Records for the exercise |
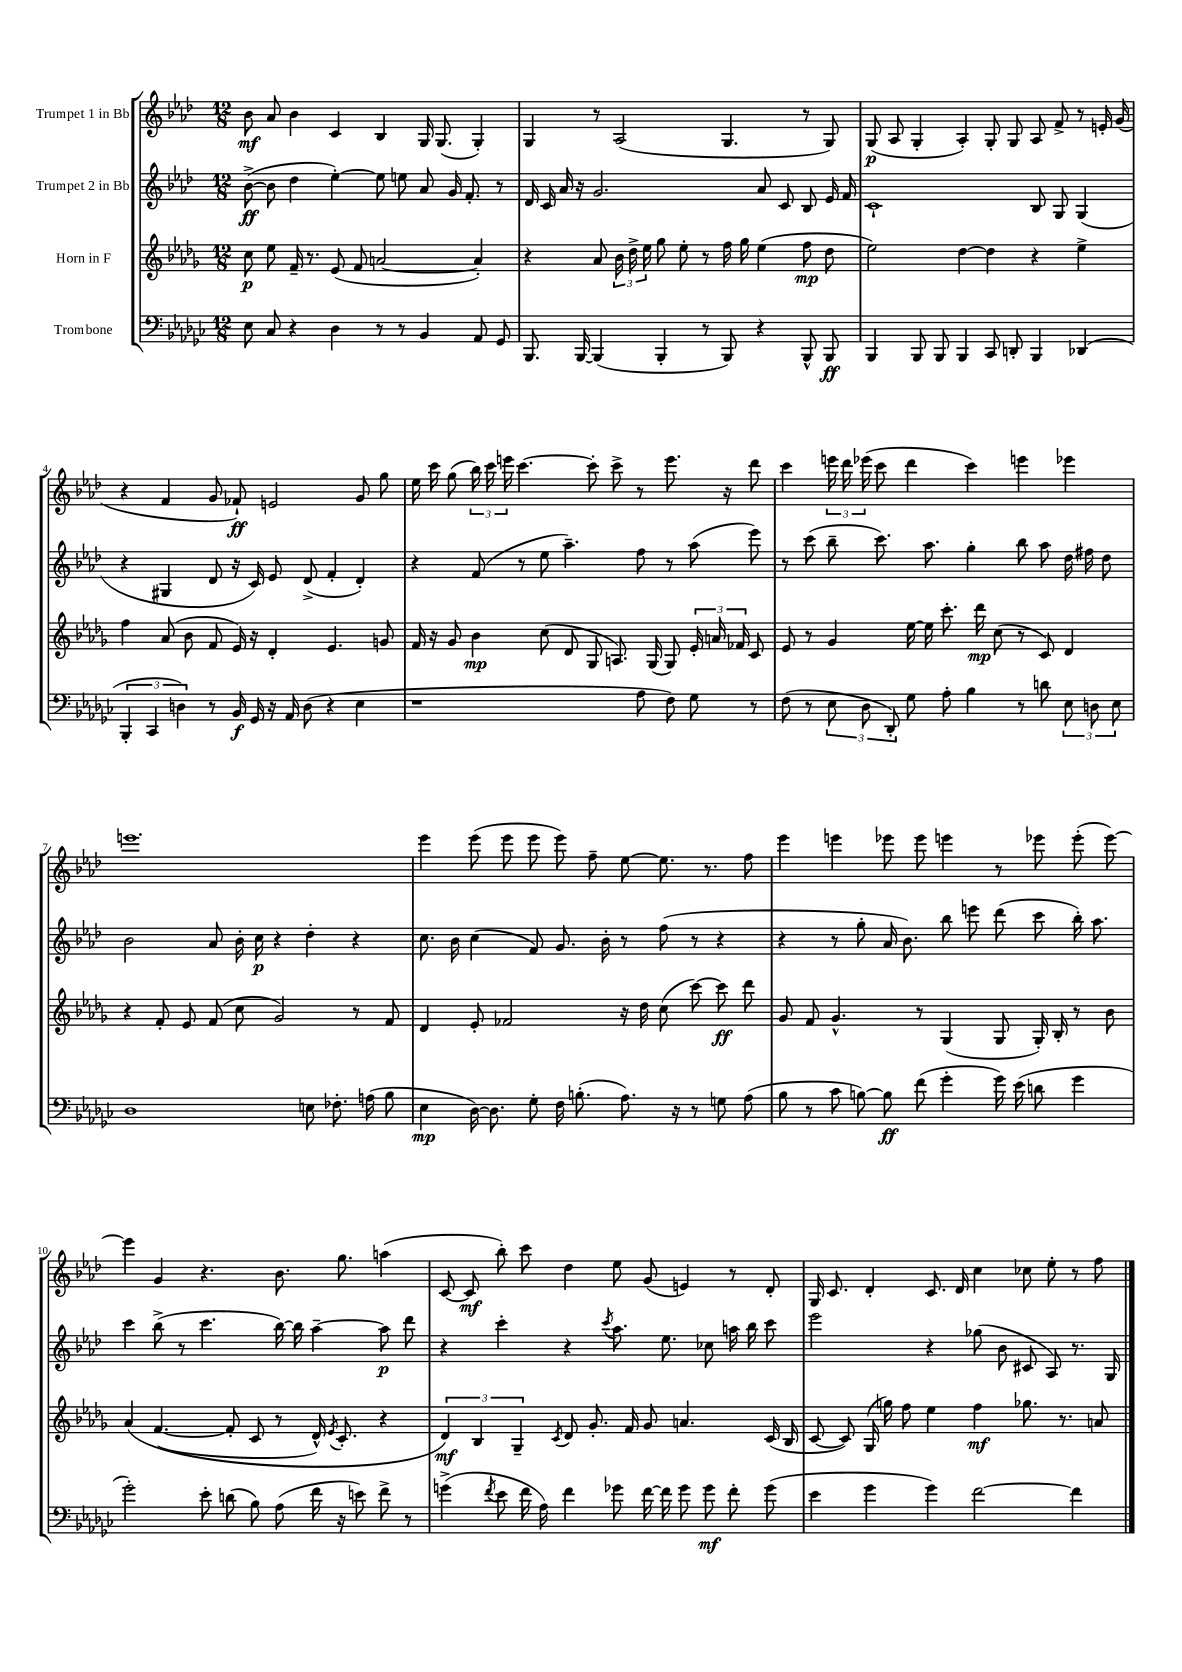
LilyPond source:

<<
\new StaffGroup <<
\new Staff = "s0" \with { instrumentName = "Trumpet 1 in Bb" } {
    \clef treble \key aes \major \numericTimeSignature \time 12/8
    \autoBeamOff bes'8\mf aes'8 bes'4 c'4 bes4 g16 g8.( g4-.) |
    g4 r8 aes2( g4. r8 g8) |
    g8\p( aes8 g4-. aes4-.) g8-. g8 aes8 f'8-> r8 e'16-. g'16( |
    r4 f'4 g'8 fes'8-!\ff) e'2 g'8 g''8 |
    ees''16 c'''16 g''8( \tuplet 3/2 { bes''16) c'''16 e'''16 } c'''4.~ c'''8-. c'''8-> r8 e'''8. r16 des'''8 |
    c'''4 \tuplet 3/2 { e'''16 des'''16 ees'''16( } c'''8 des'''4 c'''4) e'''4 ees'''4 |
    e'''1. |
    ees'''4 ees'''8( ees'''8 ees'''8 ees'''8) f''8-- ees''8~ ees''8. r8. f''8 |
    ees'''4 e'''4 ees'''8 ees'''8 e'''4 r8 ees'''8 ees'''8-.( ees'''8~) |
    ees'''4 g'4 r4. bes'8. g''8. a''4( |
    c'8~ c'8\mf bes''8-.) c'''8 des''4 ees''8 g'8( e'4) r8 des'8-. |
    g16 c'8. des'4-. c'8. des'16 c''4 ces''8 ees''8-. r8 f''8 \bar "|." |
}
\new Staff = "s1" \with { instrumentName = "Trumpet 2 in Bb" } {
    \clef treble \key aes \major \numericTimeSignature \time 12/8
    \autoBeamOff bes'8~->\ff( bes'8 des''4 ees''4~-.) ees''8 e''8 aes'8 g'16 f'8.-. r8 |
    des'16 c'16 aes'16 r16 g'2. aes'8 c'8 bes8 ees'16 f'16 |
    c'1-! bes8 g8 g4( |
    r4 gis4 des'8 r16 c'16) ees'8 des'8->( f'4-. des'4-.) |
    r4 f'8( r8 ees''8 aes''4.--) f''8 r8 aes''8( ees'''8) |
    r8 c'''8( bes''8-- c'''8.) aes''8. g''4-. bes''8 aes''8 des''16 fis''16 des''8 |
    bes'2 aes'8 bes'16-. c''16\p r4 des''4-. r4 |
    c''8. bes'16 c''4( f'8) g'8. bes'16-. r8 f''8( r8 r4 |
    r4 r8 g''8-. aes'16 bes'8.) bes''8 e'''8 des'''8( c'''8 bes''16-.) aes''8. |
    c'''4 bes''8->( r8 c'''4. bes''16~) bes''16 aes''4~-- aes''8\p des'''8 |
    r4 c'''4-. r4 \acciaccatura { c'''8 } aes''8. ees''8. ces''8 a''16 bes''16 c'''8 |
    ees'''2 r4 ges''8( bes'8 cis'8 aes8) r8. g16 \bar "|." |
}
\new Staff = "s2" \with { instrumentName = "Horn in F" } {
    \clef treble \key des \major \numericTimeSignature \time 12/8
    \autoBeamOff c''8\p ees''8 f'16-- r8. ees'8( f'8 a'2~ a'4-.) |
    r4 aes'8 \tuplet 3/2 { bes'16 des''16-> ees''16 } ges''8 ees''8-. r8 f''16 ges''16 ees''4( f''8\mp des''8 |
    ees''2) des''4~ des''4 r4 ees''4-> |
    f''4 aes'8( bes'8 f'8 ees'16) r16 des'4-. ees'4. g'8 |
    f'16 r16 ges'8 bes'4\mp c''8( des'8 ges8 a8.) ges16( ges8) \tuplet 3/2 { ees'16-. a'16 fes'16 } c'8 |
    ees'8 r8 ges'4 ees''16~ ees''16 c'''8.-. des'''16\mp c''8( r8 c'8) des'4 |
    r4 f'8-. ees'8 f'8( c''8 ges'2) r8 f'8 |
    des'4 ees'8-. fes'2 r16 des''16 c''8( c'''8~) c'''8\ff des'''8 |
    ges'8 f'8 ges'4.-^ r8 ges4( ges8 ges16-.) bes16-. r8 bes'8 |
    aes'4\( f'4.~( f'8-. c'8 r8 des'16-^) \acciaccatura { ees'8 } c'8.-. r4 |
    \tuplet 3/2 { des'4\mf\) bes4 ges4-- } \acciaccatura { c'8 } des'8 ges'8.-. f'16 ges'8 a'4. c'16( bes16 |
    c'8~ c'8) ges16( g''16) f''8 ees''4 f''4\mf ges''8. r8. a'8 \bar "|." |
}
\new Staff = "s3" \with { instrumentName = "Trombone" } {
    \clef bass \key ges \major \numericTimeSignature \time 12/8
    \autoBeamOff ees8 ces8 r4 des4 r8 r8 bes,4 aes,8 ges,8 |
    bes,,8. bes,,16~ bes,,4( bes,,4-. r8 bes,,8) r4 bes,,8-^ bes,,8\ff |
    bes,,4 bes,,8 bes,,8 bes,,4 ces,8 d,8-. bes,,4 des,4( |
    \tuplet 3/2 { bes,,4-. ces,4 d4) } r8 bes,16\f ges,16 r16 aes,16 d8( r4 ees4 |
    r1 aes8 f8) ges8 r8 |
    f8( r8 \tuplet 3/2 { ees8 des8 des,8-.) } ges8 aes8-. bes4 r8 d'8 \tuplet 3/2 { ees8 d8 ees8 } |
    des1 e8 fes8.-. a16( bes8 |
    ees4\mp des16~) des8. ges8-. f16 b8.-.( aes8.) r16 r8 g8 aes8( |
    bes8 r8 ces'8 b8~) b8\ff f'8( ges'4-. ges'16) ees'16( d'8 ges'4 |
    ges'2-.) ees'8-. d'8( bes8) aes8( f'16 r16 e'8) f'8-> r8 |
    g'4->( \acciaccatura { f'8 } ees'8 f'16 aes16) f'4 ges'8 f'16~ f'16 ges'8 ges'8\mf f'8-. ges'8( |
    ees'4 ges'4 ges'4) f'2~ f'4 \bar "|." |
}
>>
>>
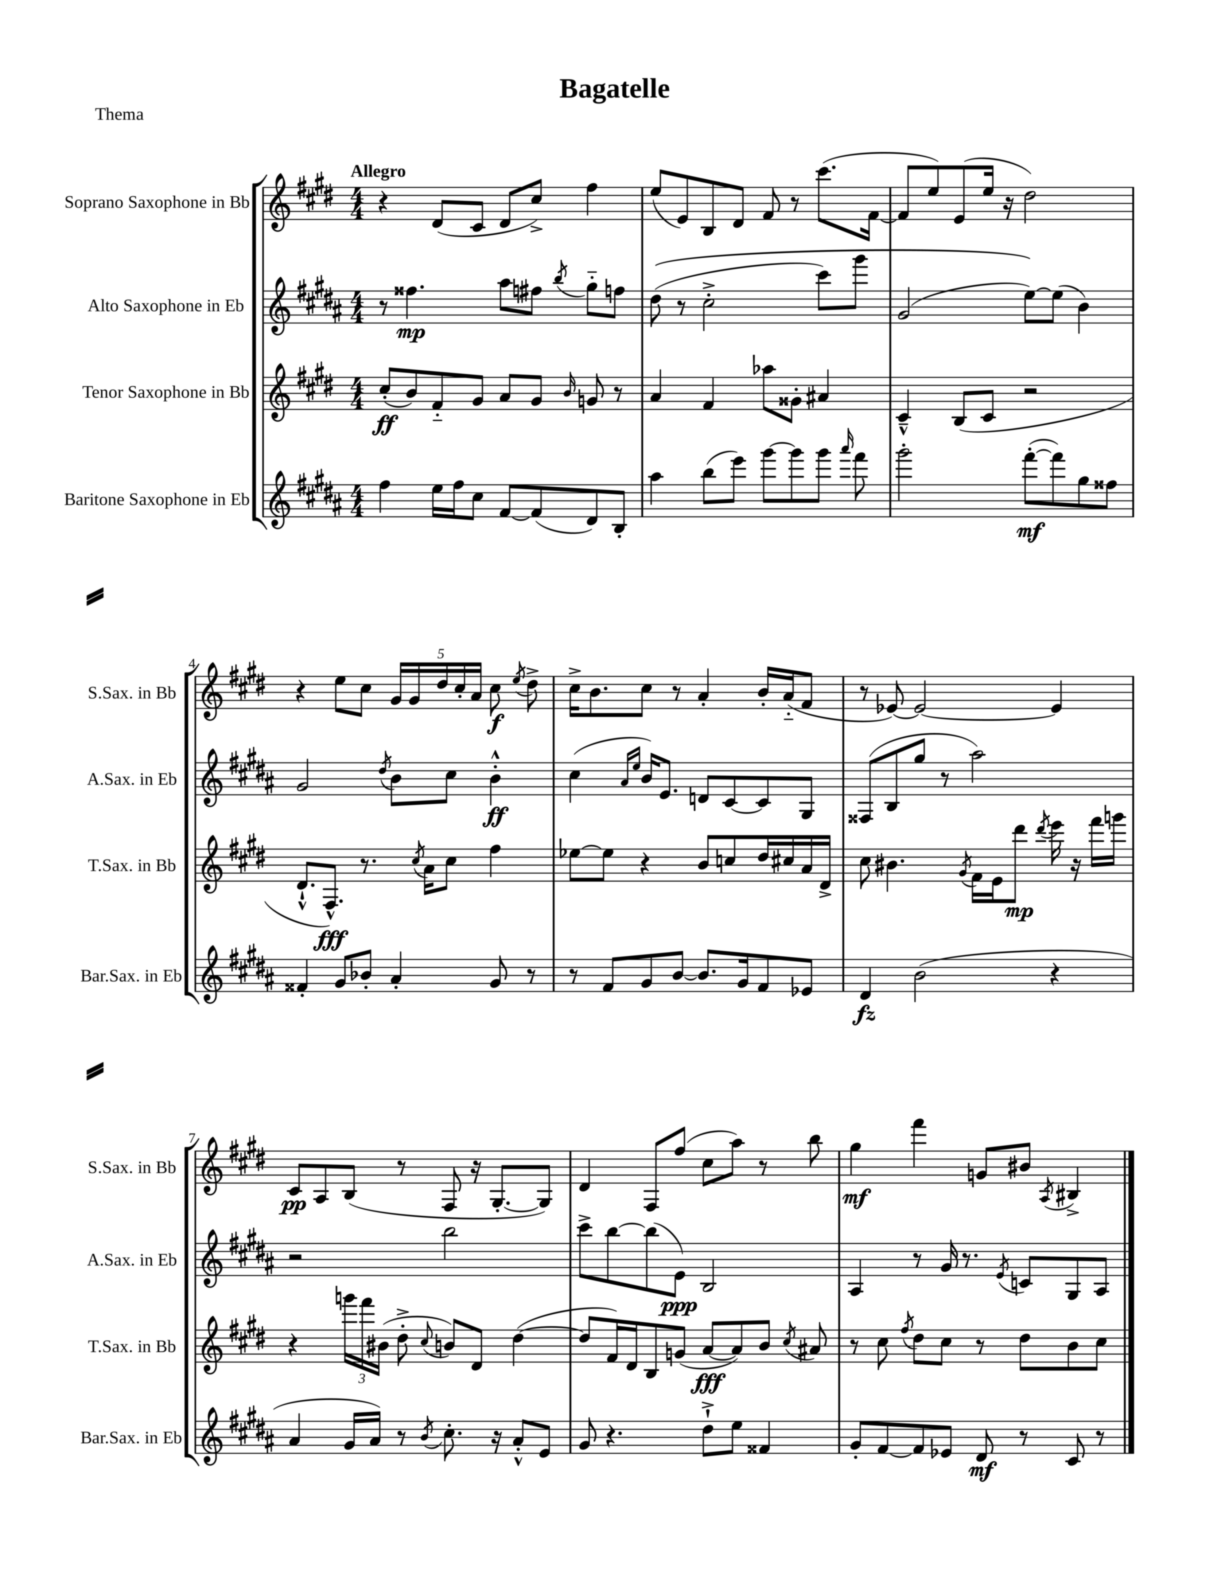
\header { title = "Bagatelle" piece = "Thema" }
<<
\new StaffGroup <<
\new Staff = "s0" \with { instrumentName = "Soprano Saxophone in Bb" shortInstrumentName = "S.Sax. in Bb" } {
    \clef treble \key e \major \numericTimeSignature \time 4/4 \tempo "Allegro"
    \autoBeamOff r4 dis'8[( cis'8] dis'8[ cis''8]->) fis''4 |
    e''8[( e'8) b8 dis'8] fis'8 r8 cis'''8.[( fis'16]~ |
    fis'8[ e''8) e'8( e''16] r16 dis''2) |
    r4 e''8[ cis''8] \tuplet 5/4 { gis'16[ gis'16 dis''16 cis''16-. a'16] } cis''8\f \acciaccatura { e''8 } dis''8-> |
    cis''16[-> b'8. cis''8] r8 a'4-. b'16[-. a'16-_( fis'8] |
    r8 ees'8~) ees'2~ ees'4 |
    cis'8[\pp a8 b8]( r8 fis8 r16 gis8.[~-. gis8]) |
    dis'4 fis8[ fis''8]( cis''8[ a''8]) r8 b''8 |
    gis''4\mf fis'''4 g'8[ bis'8] \acciaccatura { a8 } bis4-> \bar "|." |
}
\new Staff = "s1" \with { instrumentName = "Alto Saxophone in Eb" shortInstrumentName = "A.Sax. in Eb" } {
    \clef treble \key b \major \numericTimeSignature \time 4/4
    \autoBeamOff r8 fisis''4.\mp ais''8[ fis''8] \acciaccatura { b''8 } gis''8[-_ f''8] |
    dis''8(\( r8 cis''2-.-> cis'''8[) gis'''8] |
    gis'2( e''8[~)\) e''8]( b'4) |
    gis'2 \acciaccatura { dis''8 } b'8[ cis''8] b'4-.-^\ff |
    cis''4( \grace { ais'16[ e''16] } b'16[) e'8.] d'8[ cis'8~ cis'8 gis8] |
    fisis8[( b8 gis''8] r8 ais''2) |
    r2 b''2 |
    cis'''8[-> b''8~ b''8( e'8]\ppp) b2 |
    ais4 r8 gis'16 r8. \acciaccatura { e'8 } c'8[ gis8 ais8] \bar "|." |
}
\new Staff = "s2" \with { instrumentName = "Tenor Saxophone in Bb" shortInstrumentName = "T.Sax. in Bb" } {
    \clef treble \key e \major \numericTimeSignature \time 4/4
    \autoBeamOff cis''8[-.\ff( b'8) fis'8-_ gis'8] a'8[ gis'8] \grace { b'16 } g'8 r8 |
    a'4 fis'4 aes''8[ gisis'8]-. ais'4 |
    cis'4---^ b8[( cis'8] r2 |
    dis'8.[-!-^ fis8.]-^\fff) r8. \acciaccatura { cis''8 } a'16[ cis''8] fis''4 |
    ees''8[~ ees''8] r4 b'8[ c''8 dis''16 cis''16 a'16 dis'16]-> |
    cis''8 bis'4. \acciaccatura { gis'8 } fis'16[ e'16 dis'''8]\mp \acciaccatura { dis'''8 } e'''16 r16 fis'''16[ g'''16] |
    r4 \tuplet 3/2 { g'''16[ fis'''16 bis'16]( } dis''8-.-> \appoggiatura { cis''8 } b'8[) dis'8] dis''4~( |
    dis''8[ fis'16) dis'16 b8 g'8]( a'8[~\fff a'8) b'8] \acciaccatura { cis''8 } ais'8 |
    r8 cis''8 \acciaccatura { fis''8 } dis''8[ cis''8] r8 dis''8[ b'8 cis''8] \bar "|." |
}
\new Staff = "s3" \with { instrumentName = "Baritone Saxophone in Eb" shortInstrumentName = "Bar.Sax. in Eb" } {
    \clef treble \key b \major \numericTimeSignature \time 4/4
    \autoBeamOff fis''4 e''16[ fis''16 cis''8] fis'8[~ fis'8( dis'8) b8]-. |
    ais''4 b''8[( e'''8]) gis'''8[~ gis'''8 gis'''8] \grace { ais'''16 } fis'''8 |
    gis'''2-. fis'''8[~-.\mf( fis'''8) gis''8 fisis''8] |
    fisis'4-. gis'8[ bes'8]-. ais'4-. gis'8 r8 |
    r8 fis'8[ gis'8 b'8]~ b'8.[ gis'16 fis'8 ees'8] |
    dis'4\fz b'2( r4 |
    ais'4 gis'16[ ais'16]) r8 \acciaccatura { b'8 } cis''8.-. r16 ais'8[-.-^ e'8] |
    gis'8 r4. dis''8[-!-> e''8] fisis'4 |
    gis'8[-. fis'8~ fis'8 ees'8] dis'8\mf r8 cis'8 r8 \bar "|." |
}
>>
>>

Set exercise | Please report each line in the data above that contains the string "instrumentName", copying every such line in full. Case counts.

Exercise response |
\new Staff = "s0" \with { instrumentName = "Trumpet 1 in Bb" } {
\new Staff = "s1" \with { instrumentName = "Trumpet 2 in Bb" } {
\new Staff = "s2" \with { instrumentName = "Horn in F" } {
\new Staff = "s3" \with { instrumentName = "Trombone" } {
\new Staff = "s0" \with { instrumentName = "Soprano Saxophone in Bb" shortInstrumentName = "S.Sax. in Bb" } {
\new Staff = "s1" \with { instrumentName = "Alto Saxophone in Eb" shortInstrumentName = "A.Sax. in Eb" } {
\new Staff = "s2" \with { instrumentName = "Tenor Saxophone in Bb" shortInstrumentName = "T.Sax. in Bb" } {
\new Staff = "s3" \with { instrumentName = "Baritone Saxophone in Eb" shortInstrumentName = "Bar.Sax. in Eb" } {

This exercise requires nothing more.